## TRY IT
Would you output the entries below only from the line containing "(486, 390) = (361, 265): white" through the line containing "(394, 381) = (308, 307): yellow", exactly as they stand and with both ends included?

Data items:
§

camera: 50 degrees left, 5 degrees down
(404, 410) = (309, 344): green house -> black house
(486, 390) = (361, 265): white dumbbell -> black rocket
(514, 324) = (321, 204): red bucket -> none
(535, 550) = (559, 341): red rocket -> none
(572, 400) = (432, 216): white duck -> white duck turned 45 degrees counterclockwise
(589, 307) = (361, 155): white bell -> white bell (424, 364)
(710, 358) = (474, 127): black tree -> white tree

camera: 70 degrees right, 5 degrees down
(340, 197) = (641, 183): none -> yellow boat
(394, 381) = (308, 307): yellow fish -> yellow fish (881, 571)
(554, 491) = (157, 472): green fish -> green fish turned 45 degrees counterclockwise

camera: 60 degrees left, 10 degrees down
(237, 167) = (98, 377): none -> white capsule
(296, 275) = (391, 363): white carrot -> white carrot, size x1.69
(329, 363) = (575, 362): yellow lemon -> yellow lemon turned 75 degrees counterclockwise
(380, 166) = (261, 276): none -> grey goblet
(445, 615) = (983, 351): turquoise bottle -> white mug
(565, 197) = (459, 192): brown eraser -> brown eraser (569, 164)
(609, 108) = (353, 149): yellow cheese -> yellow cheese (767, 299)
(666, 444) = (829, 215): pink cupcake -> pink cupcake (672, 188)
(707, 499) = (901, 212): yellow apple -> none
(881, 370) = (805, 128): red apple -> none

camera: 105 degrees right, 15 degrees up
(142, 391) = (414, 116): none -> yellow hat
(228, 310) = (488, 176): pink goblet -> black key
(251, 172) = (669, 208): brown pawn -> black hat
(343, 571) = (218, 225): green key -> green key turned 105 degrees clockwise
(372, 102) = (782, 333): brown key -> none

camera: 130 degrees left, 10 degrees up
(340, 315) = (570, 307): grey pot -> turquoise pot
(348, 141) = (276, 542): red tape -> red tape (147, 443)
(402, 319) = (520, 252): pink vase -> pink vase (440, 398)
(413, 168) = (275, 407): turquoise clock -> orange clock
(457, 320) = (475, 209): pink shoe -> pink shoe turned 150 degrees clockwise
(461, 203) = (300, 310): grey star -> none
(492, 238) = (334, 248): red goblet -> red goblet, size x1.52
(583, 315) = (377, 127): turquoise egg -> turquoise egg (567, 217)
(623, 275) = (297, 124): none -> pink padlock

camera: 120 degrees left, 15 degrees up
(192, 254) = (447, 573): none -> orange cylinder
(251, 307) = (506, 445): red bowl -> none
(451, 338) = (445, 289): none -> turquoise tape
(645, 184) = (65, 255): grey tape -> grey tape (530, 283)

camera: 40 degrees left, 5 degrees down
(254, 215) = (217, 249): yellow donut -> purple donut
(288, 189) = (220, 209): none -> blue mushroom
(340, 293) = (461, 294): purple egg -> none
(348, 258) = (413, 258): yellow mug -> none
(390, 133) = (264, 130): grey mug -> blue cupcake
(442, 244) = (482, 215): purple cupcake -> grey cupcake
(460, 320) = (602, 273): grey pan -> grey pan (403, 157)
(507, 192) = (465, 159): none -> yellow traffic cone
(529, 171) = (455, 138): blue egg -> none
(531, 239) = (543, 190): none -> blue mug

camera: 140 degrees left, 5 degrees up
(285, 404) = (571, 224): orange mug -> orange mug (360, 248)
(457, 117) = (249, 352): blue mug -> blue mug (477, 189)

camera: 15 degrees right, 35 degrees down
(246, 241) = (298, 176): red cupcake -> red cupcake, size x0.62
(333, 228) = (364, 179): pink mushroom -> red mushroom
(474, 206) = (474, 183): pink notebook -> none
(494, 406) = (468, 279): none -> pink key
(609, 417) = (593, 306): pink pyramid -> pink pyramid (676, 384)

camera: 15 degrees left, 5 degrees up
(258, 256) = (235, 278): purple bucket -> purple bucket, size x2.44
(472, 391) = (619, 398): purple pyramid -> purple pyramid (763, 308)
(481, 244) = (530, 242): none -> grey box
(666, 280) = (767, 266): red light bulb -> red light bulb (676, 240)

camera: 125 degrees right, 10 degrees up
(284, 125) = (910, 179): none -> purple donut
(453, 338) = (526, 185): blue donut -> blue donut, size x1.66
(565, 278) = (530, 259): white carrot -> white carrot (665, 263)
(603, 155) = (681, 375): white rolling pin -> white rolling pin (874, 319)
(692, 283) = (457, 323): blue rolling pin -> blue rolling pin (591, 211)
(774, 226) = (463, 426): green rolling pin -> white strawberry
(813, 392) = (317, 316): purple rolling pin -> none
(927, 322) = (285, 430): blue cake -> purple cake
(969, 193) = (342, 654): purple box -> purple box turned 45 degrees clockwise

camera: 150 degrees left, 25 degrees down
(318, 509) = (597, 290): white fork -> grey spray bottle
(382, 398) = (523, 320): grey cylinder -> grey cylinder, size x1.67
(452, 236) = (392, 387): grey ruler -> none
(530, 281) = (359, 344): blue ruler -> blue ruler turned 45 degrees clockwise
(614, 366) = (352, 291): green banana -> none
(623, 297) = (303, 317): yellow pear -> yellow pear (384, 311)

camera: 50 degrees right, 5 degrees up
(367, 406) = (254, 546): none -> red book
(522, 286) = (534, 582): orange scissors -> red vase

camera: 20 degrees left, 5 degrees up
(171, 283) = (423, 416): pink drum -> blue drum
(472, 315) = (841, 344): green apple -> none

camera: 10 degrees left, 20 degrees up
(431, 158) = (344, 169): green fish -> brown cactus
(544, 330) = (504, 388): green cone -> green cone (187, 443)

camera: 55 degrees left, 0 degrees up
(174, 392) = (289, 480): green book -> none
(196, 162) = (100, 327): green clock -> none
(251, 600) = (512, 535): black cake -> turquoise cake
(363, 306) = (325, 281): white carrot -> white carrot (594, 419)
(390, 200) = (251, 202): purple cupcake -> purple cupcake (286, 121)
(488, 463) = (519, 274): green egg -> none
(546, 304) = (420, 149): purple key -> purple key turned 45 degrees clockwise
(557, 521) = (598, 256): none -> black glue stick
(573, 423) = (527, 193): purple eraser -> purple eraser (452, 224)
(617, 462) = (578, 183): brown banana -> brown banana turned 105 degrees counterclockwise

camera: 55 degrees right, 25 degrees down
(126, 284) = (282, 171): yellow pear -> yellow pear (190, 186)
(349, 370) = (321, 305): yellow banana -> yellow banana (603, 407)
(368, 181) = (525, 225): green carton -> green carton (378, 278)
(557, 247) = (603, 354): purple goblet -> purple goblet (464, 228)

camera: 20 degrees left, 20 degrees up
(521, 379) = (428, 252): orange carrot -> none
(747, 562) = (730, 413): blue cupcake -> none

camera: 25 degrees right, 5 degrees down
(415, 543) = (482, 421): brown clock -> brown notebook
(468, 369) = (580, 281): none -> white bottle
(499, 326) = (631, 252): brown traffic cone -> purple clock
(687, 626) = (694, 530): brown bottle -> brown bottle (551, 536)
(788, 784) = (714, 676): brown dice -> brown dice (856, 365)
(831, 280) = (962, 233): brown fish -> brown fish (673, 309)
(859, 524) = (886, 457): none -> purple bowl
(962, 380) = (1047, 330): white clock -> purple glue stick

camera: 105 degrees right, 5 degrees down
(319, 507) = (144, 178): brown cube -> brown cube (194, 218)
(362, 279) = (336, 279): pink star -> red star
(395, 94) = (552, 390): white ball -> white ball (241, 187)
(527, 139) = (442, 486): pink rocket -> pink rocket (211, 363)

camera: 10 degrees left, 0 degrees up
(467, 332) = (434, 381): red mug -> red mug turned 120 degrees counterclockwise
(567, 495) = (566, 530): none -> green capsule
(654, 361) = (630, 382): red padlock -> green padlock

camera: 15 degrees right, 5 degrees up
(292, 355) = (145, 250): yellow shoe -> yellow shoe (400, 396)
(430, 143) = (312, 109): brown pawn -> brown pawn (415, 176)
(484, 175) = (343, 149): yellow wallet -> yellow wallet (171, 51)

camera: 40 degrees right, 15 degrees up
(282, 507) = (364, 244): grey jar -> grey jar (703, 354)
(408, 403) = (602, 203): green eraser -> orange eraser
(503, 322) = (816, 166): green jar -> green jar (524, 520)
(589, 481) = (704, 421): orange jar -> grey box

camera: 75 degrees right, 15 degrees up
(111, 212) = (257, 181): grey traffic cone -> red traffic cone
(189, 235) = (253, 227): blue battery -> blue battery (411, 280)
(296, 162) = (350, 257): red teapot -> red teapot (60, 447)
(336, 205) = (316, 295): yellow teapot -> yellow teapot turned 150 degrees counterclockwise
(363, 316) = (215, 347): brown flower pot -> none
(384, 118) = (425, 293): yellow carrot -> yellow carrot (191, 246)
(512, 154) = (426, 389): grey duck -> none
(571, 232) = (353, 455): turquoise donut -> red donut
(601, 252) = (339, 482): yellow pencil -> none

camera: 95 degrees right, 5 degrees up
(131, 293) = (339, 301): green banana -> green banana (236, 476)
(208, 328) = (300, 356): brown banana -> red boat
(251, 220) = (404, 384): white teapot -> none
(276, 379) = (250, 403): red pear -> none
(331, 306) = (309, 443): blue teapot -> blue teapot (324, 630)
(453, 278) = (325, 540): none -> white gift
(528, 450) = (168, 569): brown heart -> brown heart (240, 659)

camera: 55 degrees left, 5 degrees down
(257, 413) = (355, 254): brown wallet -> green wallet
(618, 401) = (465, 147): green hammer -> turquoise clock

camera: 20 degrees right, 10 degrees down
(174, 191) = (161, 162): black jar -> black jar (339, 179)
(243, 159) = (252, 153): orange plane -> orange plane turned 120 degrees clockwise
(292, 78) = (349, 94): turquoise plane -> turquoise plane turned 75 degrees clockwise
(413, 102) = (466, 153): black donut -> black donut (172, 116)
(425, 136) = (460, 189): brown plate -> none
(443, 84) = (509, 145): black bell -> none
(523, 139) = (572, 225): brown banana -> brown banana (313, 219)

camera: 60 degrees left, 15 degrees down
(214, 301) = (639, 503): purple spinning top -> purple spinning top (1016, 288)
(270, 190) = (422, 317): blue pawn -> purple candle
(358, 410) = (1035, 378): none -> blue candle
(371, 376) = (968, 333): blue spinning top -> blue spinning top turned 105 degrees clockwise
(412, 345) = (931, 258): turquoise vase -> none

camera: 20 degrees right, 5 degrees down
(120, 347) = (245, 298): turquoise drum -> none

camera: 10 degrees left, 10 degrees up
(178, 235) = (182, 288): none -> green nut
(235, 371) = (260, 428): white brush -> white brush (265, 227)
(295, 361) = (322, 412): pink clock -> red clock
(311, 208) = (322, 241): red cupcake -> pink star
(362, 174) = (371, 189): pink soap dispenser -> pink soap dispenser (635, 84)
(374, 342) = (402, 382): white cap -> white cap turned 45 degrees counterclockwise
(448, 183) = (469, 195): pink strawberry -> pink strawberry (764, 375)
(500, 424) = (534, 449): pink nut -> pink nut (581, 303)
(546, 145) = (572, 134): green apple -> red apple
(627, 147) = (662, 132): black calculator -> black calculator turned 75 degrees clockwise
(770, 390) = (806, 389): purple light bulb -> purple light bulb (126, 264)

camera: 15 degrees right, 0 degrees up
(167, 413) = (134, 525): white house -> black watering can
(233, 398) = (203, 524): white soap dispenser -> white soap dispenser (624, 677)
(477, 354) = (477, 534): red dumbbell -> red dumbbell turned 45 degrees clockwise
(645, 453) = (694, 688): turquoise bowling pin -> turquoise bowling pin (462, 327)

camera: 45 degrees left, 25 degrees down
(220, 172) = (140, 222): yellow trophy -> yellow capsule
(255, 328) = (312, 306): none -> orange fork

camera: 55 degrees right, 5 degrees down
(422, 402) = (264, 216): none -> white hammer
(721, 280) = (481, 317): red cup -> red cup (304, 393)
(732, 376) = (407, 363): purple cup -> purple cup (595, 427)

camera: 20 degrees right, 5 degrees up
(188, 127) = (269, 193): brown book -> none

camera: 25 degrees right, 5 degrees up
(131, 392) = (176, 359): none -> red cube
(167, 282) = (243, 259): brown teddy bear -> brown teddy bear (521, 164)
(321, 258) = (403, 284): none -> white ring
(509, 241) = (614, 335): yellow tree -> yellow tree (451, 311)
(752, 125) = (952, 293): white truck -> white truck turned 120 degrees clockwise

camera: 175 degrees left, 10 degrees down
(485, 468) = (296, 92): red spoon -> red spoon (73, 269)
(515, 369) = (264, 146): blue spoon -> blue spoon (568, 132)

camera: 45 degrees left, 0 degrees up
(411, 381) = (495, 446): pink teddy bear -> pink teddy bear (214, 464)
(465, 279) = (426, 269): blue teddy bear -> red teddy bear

§

## SOLUTION
(486, 390) = (361, 265): white dumbbell -> black rocket
(514, 324) = (321, 204): red bucket -> none
(535, 550) = (559, 341): red rocket -> none
(572, 400) = (432, 216): white duck -> white duck turned 45 degrees counterclockwise
(589, 307) = (361, 155): white bell -> white bell (424, 364)
(710, 358) = (474, 127): black tree -> white tree

camera: 70 degrees right, 5 degrees down
(340, 197) = (641, 183): none -> yellow boat
(394, 381) = (308, 307): yellow fish -> yellow fish (881, 571)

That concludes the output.